Problem to solve:
In the data below, retype exactly the line that contains "lime round brick B1:C2" and every line after it, through the last.

──────── Given records

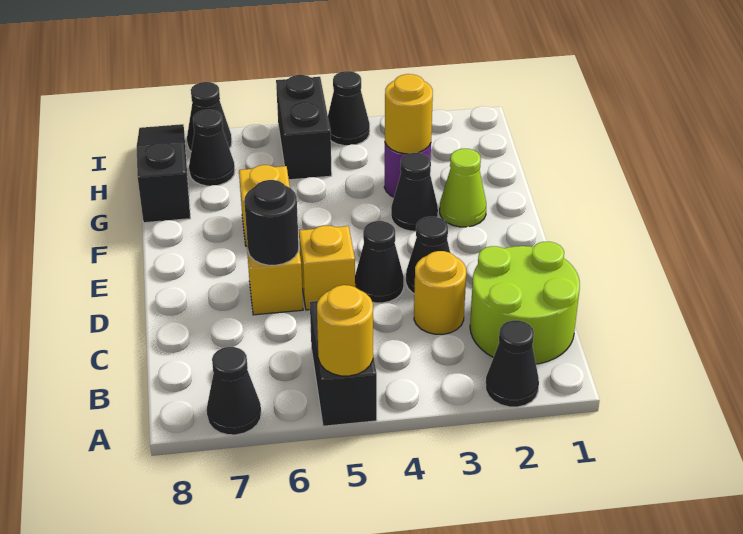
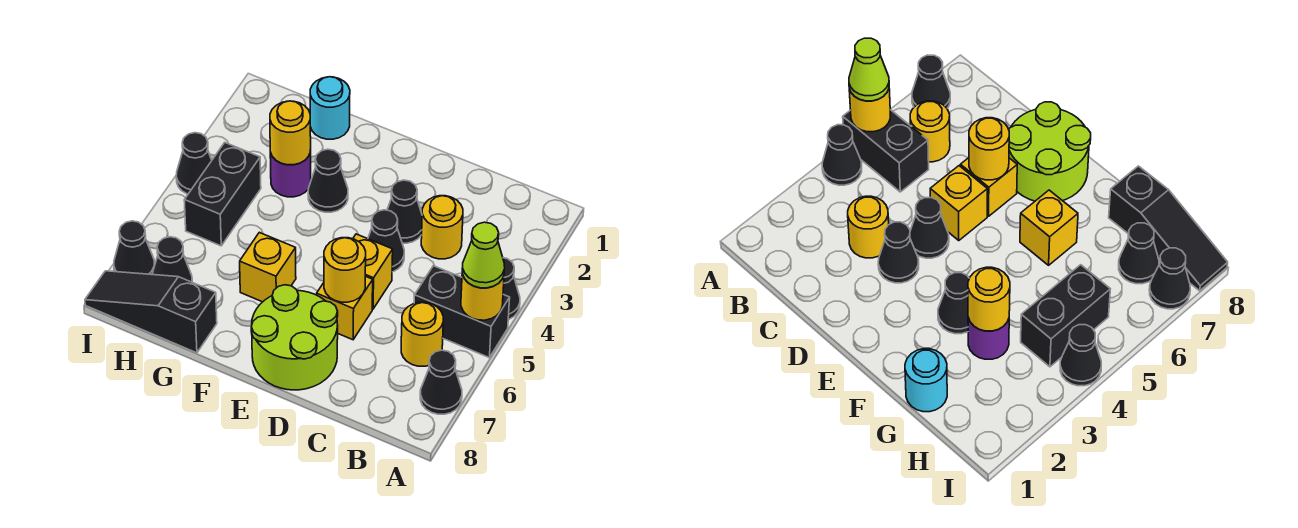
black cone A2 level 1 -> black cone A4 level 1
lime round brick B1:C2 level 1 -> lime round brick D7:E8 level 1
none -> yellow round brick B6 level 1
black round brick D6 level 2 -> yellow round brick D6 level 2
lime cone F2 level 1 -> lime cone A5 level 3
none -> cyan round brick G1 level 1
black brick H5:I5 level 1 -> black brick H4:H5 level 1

────────────────

Solution:
lime round brick B1:C2 level 1 -> lime round brick D7:E8 level 1
none -> yellow round brick B6 level 1
black round brick D6 level 2 -> yellow round brick D6 level 2
lime cone F2 level 1 -> lime cone A5 level 3
none -> cyan round brick G1 level 1
black brick H5:I5 level 1 -> black brick H4:H5 level 1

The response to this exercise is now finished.